(Supplied material begins)
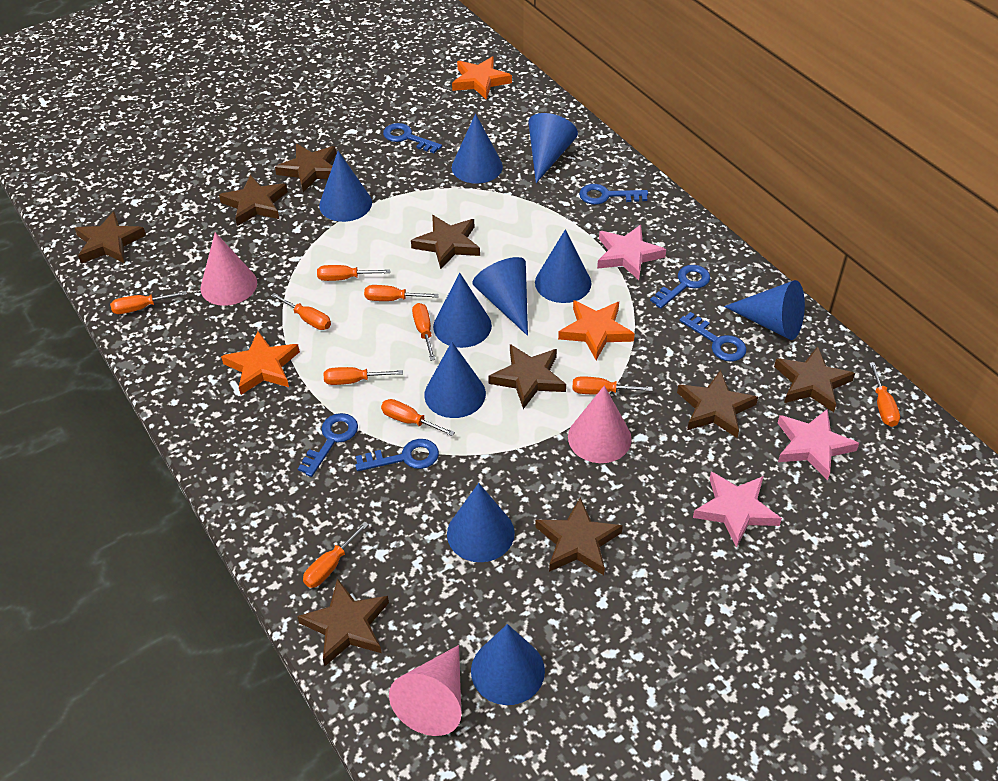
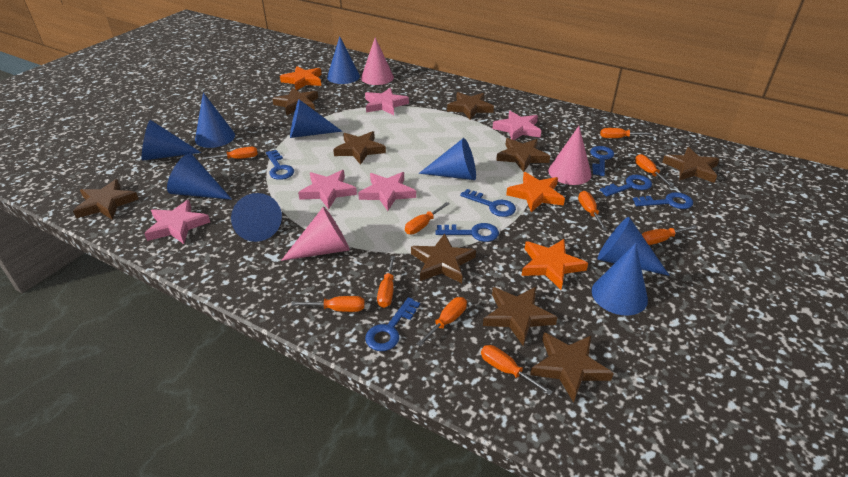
blue cone: 10 -> 9
blue key: 6 -> 7
pink star: 3 -> 5

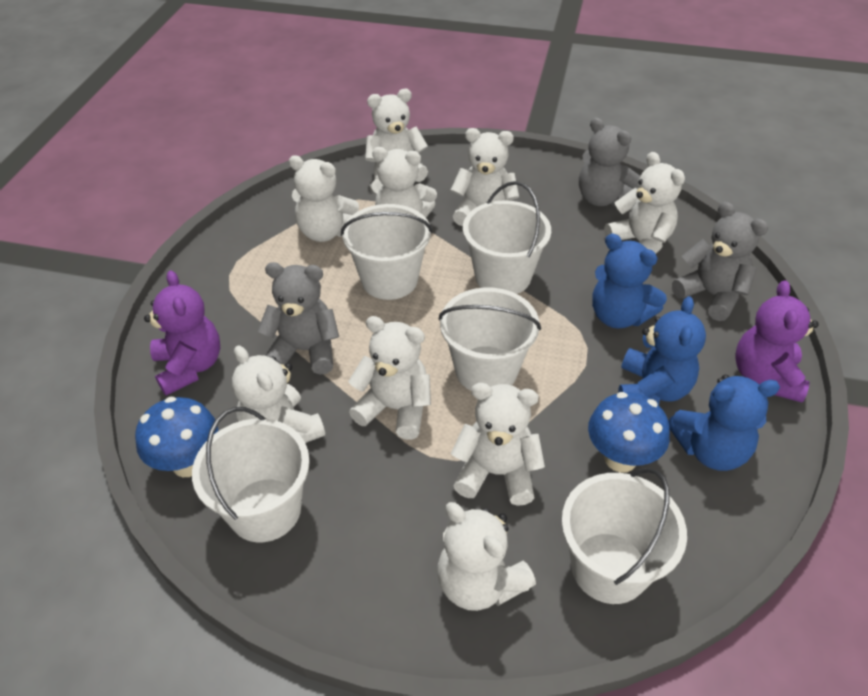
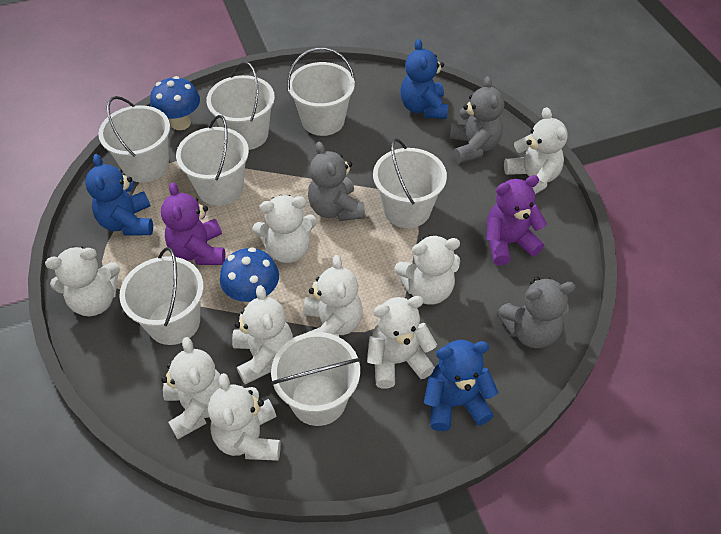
white bucket: 5 -> 7

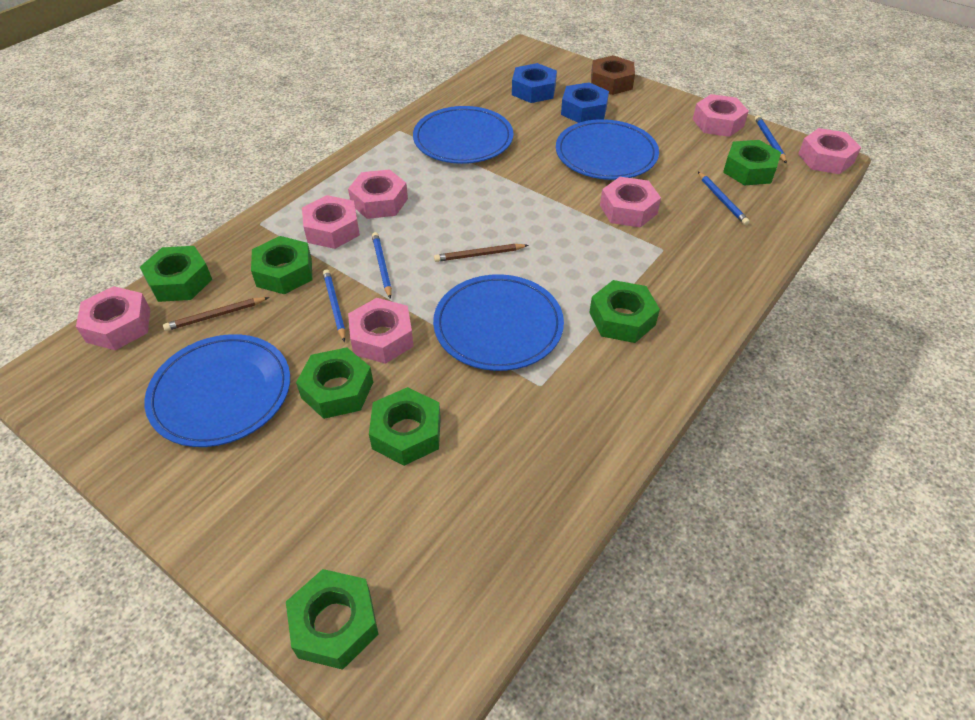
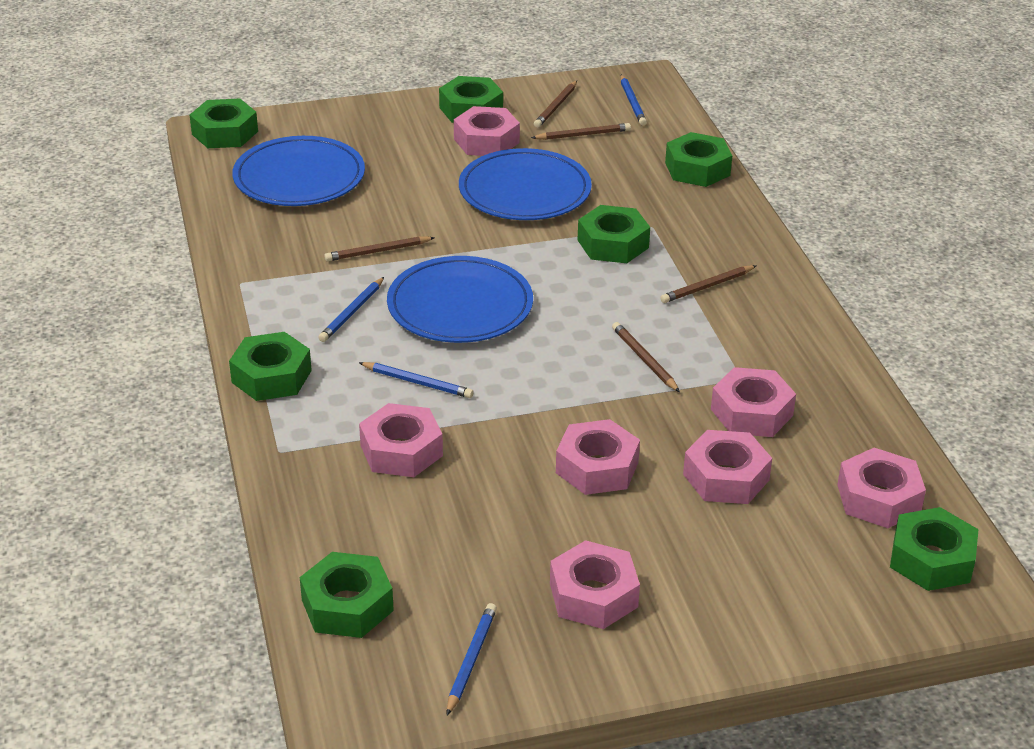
blue nut: 2 -> 0
blue plate: 4 -> 3
brown nut: 1 -> 0
brown pencil: 2 -> 5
(Supplied material ends)
Exercise instructions:
Write out, with no pictures, only the lines from the line containing "white bucket: 5 -> 7" through the last line of the listing above, exactly and with both ends included.

Reply:
white bucket: 5 -> 7

blue nut: 2 -> 0
blue plate: 4 -> 3
brown nut: 1 -> 0
brown pencil: 2 -> 5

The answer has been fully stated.